*** Opening Data shown ***
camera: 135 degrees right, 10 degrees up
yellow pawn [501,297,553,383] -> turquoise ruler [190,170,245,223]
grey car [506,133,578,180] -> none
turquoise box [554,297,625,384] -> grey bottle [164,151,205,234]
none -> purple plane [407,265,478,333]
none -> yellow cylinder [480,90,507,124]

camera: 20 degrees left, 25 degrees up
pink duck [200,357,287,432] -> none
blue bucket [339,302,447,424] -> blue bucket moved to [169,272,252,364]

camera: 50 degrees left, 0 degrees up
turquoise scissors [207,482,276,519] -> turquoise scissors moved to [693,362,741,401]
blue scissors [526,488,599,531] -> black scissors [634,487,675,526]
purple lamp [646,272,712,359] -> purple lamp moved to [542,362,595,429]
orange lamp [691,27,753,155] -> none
*** Closing Data shown ***
**Your objective**
Start at the line containing "purple lamp [646,272,712,359]" and copy each line through the last one in the records, exactly and with nothing added.

**Exercise result**
purple lamp [646,272,712,359] -> purple lamp moved to [542,362,595,429]
orange lamp [691,27,753,155] -> none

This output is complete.